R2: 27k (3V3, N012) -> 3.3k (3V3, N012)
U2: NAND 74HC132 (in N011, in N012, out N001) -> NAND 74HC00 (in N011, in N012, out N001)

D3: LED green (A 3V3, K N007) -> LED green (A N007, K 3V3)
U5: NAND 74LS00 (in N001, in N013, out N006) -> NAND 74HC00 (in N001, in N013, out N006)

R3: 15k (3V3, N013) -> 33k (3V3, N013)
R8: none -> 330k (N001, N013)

○ ○ ○

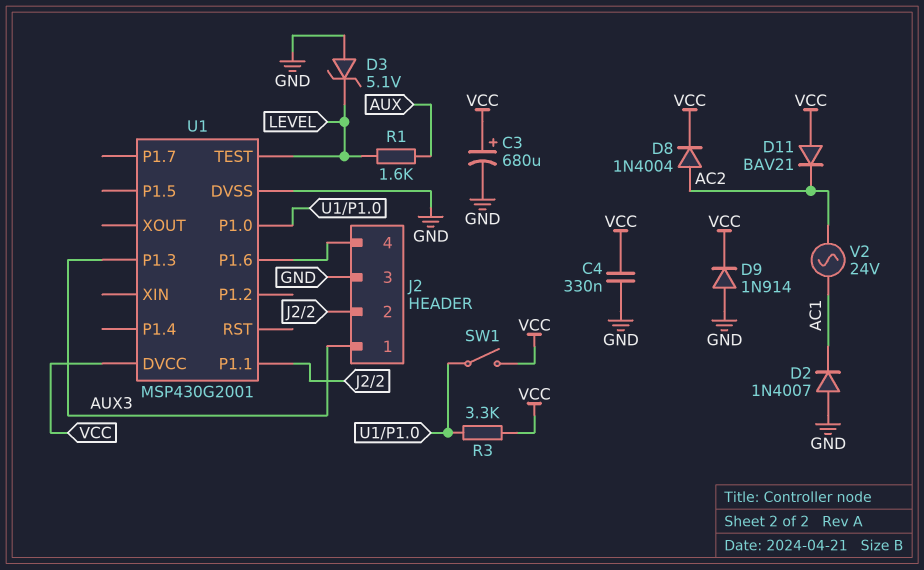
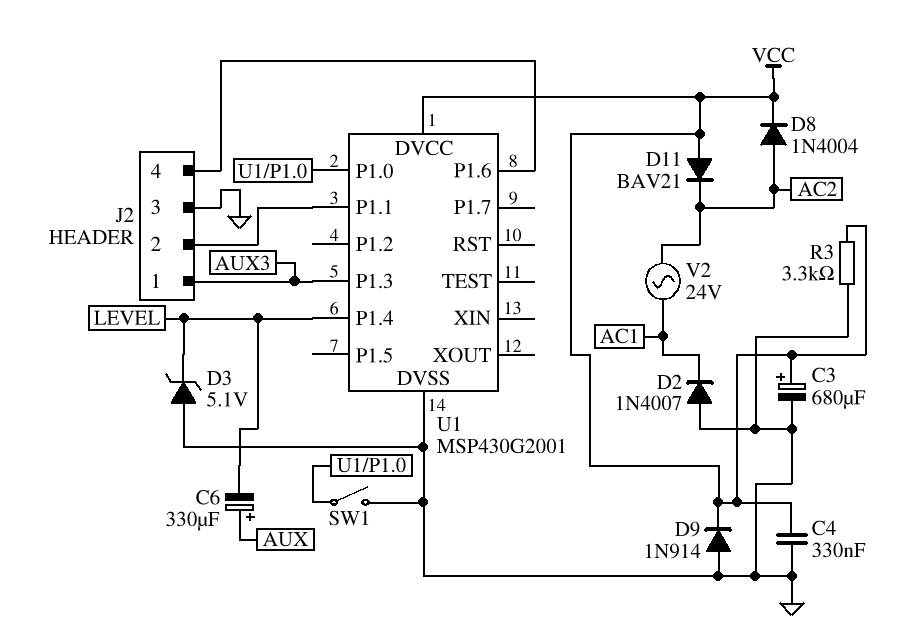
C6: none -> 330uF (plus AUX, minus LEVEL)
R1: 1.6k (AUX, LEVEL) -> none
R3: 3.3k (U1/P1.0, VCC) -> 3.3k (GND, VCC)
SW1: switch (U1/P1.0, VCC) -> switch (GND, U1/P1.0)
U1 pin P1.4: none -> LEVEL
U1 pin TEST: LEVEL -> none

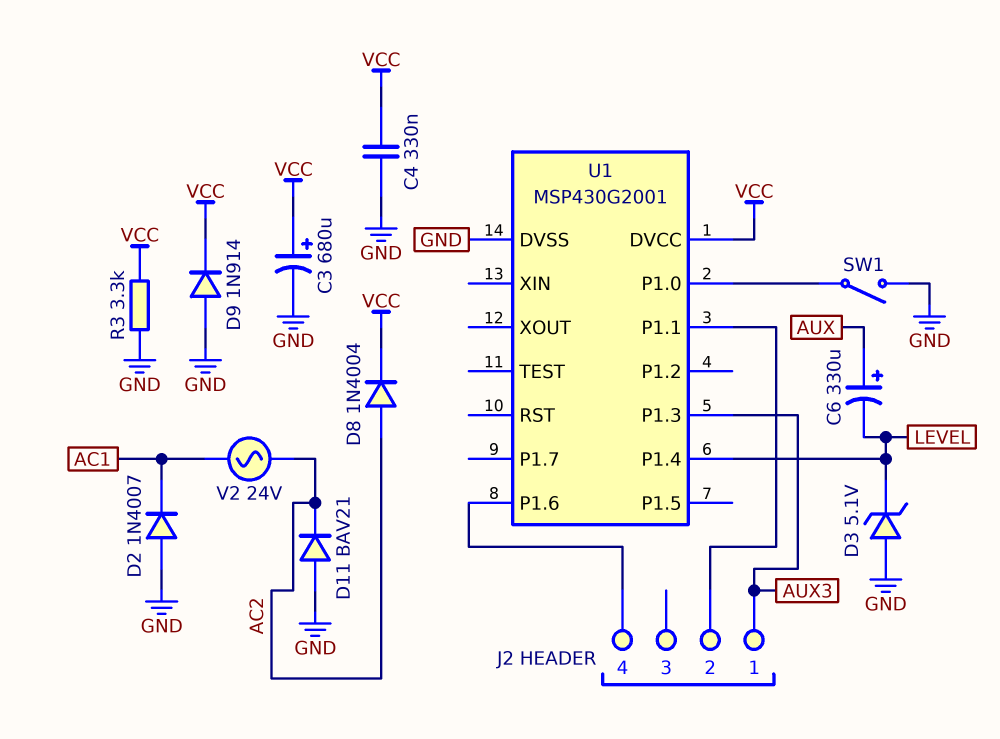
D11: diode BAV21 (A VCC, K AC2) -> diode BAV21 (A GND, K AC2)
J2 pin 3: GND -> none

○ ○ ○

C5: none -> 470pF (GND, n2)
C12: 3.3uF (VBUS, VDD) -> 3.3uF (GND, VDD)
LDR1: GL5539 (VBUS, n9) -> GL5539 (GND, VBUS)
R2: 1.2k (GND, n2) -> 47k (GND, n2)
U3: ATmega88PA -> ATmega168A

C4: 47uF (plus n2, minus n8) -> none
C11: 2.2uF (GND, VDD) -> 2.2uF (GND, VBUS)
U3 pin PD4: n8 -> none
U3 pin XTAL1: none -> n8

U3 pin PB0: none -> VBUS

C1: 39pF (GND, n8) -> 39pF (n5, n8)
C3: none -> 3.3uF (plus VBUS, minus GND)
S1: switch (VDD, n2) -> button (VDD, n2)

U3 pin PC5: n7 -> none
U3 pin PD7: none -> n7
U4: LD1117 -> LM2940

○ ○ ○

YOUR GOAL:
Using the data above, extract exactly the lines from the one that holds "R2: 27k (3V3, N012) -> 3.3k (3V3, N012)" to the one that holds "R3: 15k (3V3, N013) -> 33k (3V3, N013)", both ends included, and no others.

RESPONSE TO THE TASK:
R2: 27k (3V3, N012) -> 3.3k (3V3, N012)
U2: NAND 74HC132 (in N011, in N012, out N001) -> NAND 74HC00 (in N011, in N012, out N001)

D3: LED green (A 3V3, K N007) -> LED green (A N007, K 3V3)
U5: NAND 74LS00 (in N001, in N013, out N006) -> NAND 74HC00 (in N001, in N013, out N006)

R3: 15k (3V3, N013) -> 33k (3V3, N013)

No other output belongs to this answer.